§ What you have to do
If "camera" shows up in a line of the material, return that line.

§ Data for review
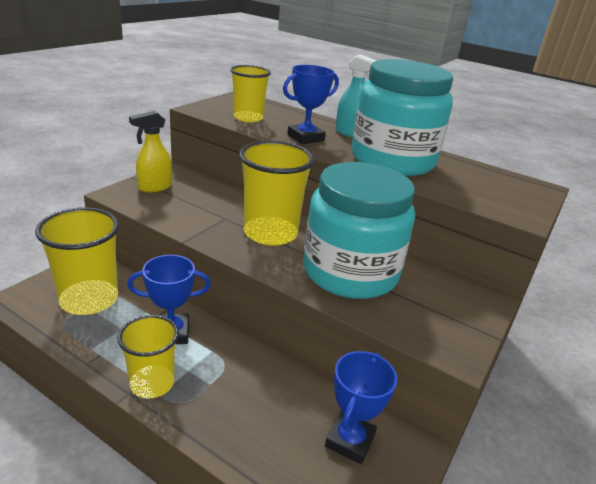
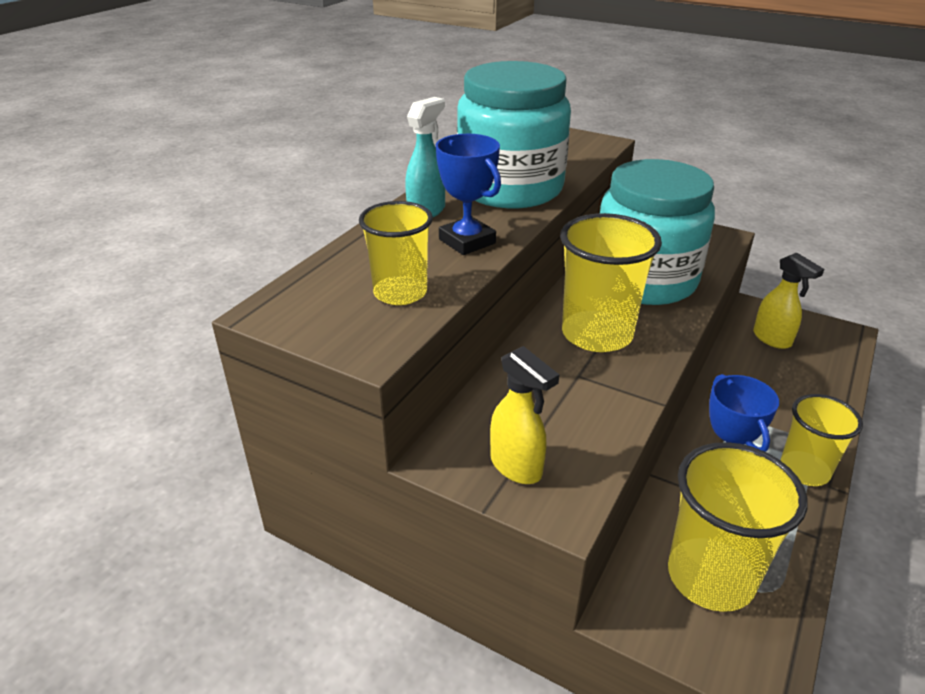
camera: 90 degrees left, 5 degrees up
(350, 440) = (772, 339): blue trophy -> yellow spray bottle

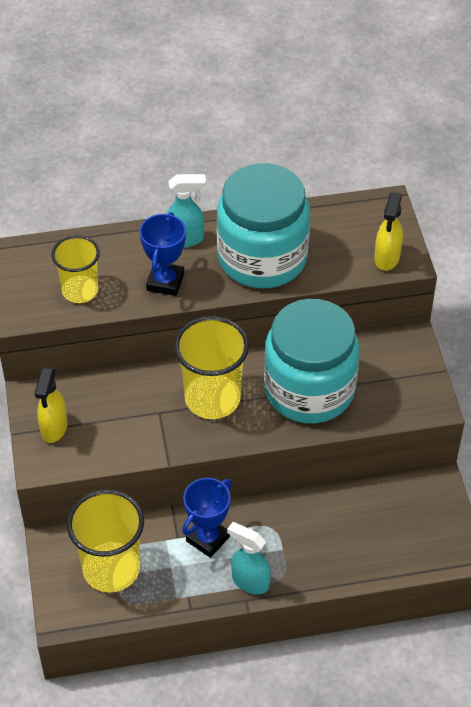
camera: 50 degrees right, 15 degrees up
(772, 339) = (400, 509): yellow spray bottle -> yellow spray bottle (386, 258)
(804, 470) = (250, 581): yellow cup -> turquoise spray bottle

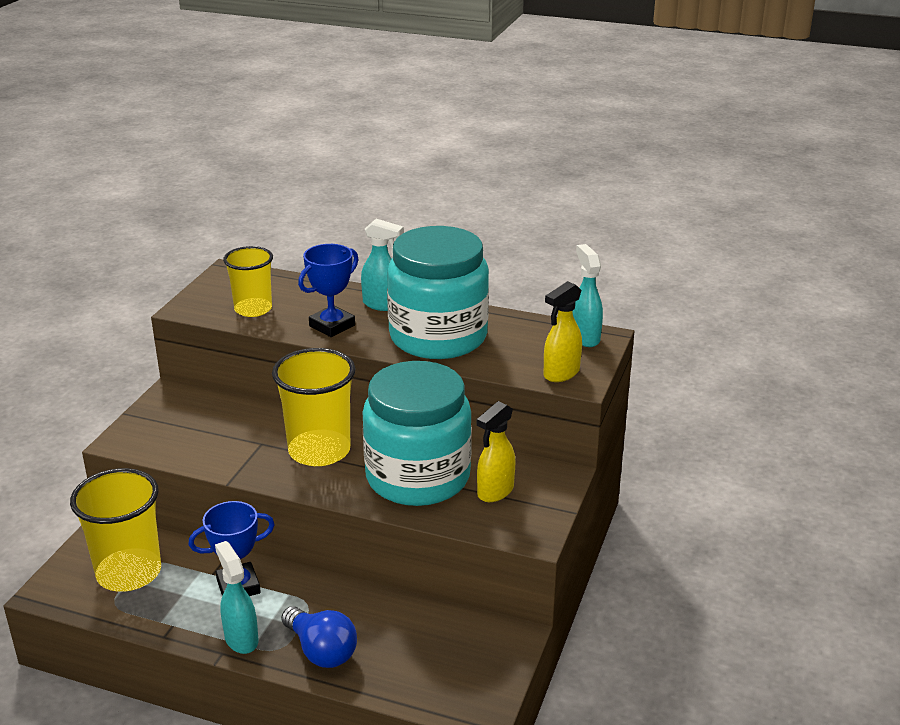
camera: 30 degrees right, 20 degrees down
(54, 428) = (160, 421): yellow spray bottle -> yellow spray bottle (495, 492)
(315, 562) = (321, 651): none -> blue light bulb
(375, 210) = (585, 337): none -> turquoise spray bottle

§ Exercise solution
camera: 90 degrees left, 5 degrees up
camera: 50 degrees right, 15 degrees up
camera: 30 degrees right, 20 degrees down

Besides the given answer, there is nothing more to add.